* [Records]:
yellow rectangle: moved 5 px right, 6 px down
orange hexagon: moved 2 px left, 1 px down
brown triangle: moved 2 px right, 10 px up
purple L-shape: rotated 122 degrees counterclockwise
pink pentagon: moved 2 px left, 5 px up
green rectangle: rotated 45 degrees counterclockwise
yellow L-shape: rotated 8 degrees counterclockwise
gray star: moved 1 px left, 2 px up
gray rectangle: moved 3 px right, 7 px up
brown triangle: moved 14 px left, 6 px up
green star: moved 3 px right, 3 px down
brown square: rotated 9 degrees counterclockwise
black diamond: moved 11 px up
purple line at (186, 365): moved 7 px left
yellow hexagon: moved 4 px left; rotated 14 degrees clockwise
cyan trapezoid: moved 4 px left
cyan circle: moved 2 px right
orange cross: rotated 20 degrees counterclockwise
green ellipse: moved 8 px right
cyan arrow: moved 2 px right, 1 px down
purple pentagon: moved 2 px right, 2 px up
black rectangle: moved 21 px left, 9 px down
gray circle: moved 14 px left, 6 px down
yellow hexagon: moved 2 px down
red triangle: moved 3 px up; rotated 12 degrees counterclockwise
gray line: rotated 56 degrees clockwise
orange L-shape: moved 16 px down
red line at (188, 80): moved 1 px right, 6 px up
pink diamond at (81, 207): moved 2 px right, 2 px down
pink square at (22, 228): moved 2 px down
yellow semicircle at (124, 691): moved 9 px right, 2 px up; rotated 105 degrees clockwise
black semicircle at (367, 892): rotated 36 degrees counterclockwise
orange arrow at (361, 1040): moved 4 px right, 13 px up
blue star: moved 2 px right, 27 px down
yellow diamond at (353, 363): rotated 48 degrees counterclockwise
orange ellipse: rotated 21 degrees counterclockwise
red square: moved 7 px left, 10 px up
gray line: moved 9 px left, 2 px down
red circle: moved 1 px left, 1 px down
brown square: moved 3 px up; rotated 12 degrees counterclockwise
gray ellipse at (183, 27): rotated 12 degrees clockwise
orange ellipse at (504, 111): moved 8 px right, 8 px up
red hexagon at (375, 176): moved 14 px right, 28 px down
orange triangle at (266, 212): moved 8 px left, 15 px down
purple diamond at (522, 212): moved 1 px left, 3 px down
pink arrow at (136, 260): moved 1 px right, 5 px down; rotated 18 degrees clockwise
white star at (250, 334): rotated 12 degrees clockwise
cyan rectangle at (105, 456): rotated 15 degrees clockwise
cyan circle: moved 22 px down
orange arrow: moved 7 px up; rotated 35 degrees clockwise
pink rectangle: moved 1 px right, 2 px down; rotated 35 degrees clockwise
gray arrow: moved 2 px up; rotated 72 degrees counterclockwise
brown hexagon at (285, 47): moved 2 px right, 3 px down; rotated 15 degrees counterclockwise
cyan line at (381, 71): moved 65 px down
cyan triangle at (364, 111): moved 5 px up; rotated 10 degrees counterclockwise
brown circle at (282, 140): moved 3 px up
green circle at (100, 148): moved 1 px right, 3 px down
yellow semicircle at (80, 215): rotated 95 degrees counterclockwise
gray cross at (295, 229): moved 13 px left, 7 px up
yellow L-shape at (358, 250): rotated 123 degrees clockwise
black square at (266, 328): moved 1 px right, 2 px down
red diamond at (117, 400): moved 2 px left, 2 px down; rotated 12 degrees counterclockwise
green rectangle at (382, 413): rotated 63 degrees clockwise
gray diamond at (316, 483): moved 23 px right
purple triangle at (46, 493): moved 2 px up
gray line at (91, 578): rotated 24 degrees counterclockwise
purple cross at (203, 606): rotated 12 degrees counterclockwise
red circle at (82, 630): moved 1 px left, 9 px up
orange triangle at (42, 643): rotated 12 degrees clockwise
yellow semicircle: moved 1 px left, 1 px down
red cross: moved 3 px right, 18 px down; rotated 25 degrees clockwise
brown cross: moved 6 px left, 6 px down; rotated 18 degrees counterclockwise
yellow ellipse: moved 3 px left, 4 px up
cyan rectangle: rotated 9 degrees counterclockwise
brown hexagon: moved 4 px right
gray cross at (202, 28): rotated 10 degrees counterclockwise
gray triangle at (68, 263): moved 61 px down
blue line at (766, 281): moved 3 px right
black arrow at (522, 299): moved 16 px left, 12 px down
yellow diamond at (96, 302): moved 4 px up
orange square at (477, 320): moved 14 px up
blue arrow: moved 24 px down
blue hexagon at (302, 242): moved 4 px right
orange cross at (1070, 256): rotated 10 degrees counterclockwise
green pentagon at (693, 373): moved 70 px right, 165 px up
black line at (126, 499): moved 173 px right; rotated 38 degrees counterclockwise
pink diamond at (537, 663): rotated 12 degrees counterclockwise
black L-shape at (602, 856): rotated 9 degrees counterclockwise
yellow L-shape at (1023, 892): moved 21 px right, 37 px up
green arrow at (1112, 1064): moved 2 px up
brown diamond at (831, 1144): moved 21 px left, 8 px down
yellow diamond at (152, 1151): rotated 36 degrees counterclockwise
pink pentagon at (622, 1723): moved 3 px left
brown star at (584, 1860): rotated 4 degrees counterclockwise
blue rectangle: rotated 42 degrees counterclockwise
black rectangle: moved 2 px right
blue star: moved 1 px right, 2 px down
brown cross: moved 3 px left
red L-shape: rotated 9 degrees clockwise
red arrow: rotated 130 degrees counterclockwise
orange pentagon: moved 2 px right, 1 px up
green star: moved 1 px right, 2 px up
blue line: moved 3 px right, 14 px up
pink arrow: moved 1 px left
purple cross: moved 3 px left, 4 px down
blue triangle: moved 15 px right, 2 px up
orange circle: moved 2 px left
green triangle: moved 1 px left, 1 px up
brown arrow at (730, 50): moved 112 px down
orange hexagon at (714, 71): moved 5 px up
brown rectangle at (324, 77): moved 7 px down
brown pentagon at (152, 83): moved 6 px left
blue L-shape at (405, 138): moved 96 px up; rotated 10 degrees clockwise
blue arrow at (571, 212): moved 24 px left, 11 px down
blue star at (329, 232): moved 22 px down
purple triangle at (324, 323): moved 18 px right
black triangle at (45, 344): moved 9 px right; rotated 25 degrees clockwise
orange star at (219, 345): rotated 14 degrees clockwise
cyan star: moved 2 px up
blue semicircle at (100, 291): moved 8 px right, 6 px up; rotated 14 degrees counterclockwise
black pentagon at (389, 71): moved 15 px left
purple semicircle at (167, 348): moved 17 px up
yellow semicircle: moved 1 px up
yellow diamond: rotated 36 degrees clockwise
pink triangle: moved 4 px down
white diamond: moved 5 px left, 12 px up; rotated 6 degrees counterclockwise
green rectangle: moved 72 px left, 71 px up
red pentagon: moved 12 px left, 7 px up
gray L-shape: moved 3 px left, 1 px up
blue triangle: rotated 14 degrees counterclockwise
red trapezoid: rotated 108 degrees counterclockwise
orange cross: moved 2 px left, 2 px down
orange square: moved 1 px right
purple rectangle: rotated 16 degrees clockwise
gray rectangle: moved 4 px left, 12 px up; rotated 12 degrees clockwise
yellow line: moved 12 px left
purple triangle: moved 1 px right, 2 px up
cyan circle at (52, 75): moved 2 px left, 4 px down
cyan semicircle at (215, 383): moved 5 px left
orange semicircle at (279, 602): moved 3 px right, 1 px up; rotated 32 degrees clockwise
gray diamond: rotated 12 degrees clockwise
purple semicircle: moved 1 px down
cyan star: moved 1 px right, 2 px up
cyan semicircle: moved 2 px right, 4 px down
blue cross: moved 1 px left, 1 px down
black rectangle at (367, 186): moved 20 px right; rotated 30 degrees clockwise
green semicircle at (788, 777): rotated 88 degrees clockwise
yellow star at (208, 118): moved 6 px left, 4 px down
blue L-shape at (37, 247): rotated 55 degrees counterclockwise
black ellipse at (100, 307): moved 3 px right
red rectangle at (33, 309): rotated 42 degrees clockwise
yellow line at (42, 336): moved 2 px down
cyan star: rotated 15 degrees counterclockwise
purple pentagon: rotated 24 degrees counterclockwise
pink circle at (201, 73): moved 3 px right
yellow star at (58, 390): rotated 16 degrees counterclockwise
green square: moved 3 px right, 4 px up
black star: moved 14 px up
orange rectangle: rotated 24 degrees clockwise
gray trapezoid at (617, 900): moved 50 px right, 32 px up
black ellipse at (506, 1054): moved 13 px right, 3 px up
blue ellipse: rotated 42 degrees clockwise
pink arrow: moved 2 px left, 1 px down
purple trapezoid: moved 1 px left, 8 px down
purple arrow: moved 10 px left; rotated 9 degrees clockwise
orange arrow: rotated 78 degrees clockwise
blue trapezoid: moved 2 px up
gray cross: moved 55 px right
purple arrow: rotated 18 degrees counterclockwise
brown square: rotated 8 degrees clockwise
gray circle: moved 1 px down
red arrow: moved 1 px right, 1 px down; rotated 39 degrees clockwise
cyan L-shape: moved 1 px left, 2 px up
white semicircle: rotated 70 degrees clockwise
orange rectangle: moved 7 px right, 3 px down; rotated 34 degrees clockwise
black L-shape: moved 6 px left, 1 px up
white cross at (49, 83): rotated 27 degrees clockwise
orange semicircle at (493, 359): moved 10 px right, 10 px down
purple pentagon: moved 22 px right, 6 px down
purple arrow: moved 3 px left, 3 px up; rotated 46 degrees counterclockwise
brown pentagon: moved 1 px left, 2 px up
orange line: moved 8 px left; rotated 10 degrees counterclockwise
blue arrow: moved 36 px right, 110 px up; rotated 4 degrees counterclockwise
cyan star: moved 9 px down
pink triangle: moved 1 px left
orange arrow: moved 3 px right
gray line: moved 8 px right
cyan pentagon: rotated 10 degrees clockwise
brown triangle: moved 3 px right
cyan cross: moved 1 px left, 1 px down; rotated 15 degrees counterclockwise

* [Goal of the exercise]:
Rewrite everything from the first entry down to the line containing "gray line: rotated 56 degrees clockwise", changing each "hexagon" to "six-sided shape" and leaving all else the same.

* [Reply]:
yellow rectangle: moved 5 px right, 6 px down
orange six-sided shape: moved 2 px left, 1 px down
brown triangle: moved 2 px right, 10 px up
purple L-shape: rotated 122 degrees counterclockwise
pink pentagon: moved 2 px left, 5 px up
green rectangle: rotated 45 degrees counterclockwise
yellow L-shape: rotated 8 degrees counterclockwise
gray star: moved 1 px left, 2 px up
gray rectangle: moved 3 px right, 7 px up
brown triangle: moved 14 px left, 6 px up
green star: moved 3 px right, 3 px down
brown square: rotated 9 degrees counterclockwise
black diamond: moved 11 px up
purple line at (186, 365): moved 7 px left
yellow six-sided shape: moved 4 px left; rotated 14 degrees clockwise
cyan trapezoid: moved 4 px left
cyan circle: moved 2 px right
orange cross: rotated 20 degrees counterclockwise
green ellipse: moved 8 px right
cyan arrow: moved 2 px right, 1 px down
purple pentagon: moved 2 px right, 2 px up
black rectangle: moved 21 px left, 9 px down
gray circle: moved 14 px left, 6 px down
yellow six-sided shape: moved 2 px down
red triangle: moved 3 px up; rotated 12 degrees counterclockwise
gray line: rotated 56 degrees clockwise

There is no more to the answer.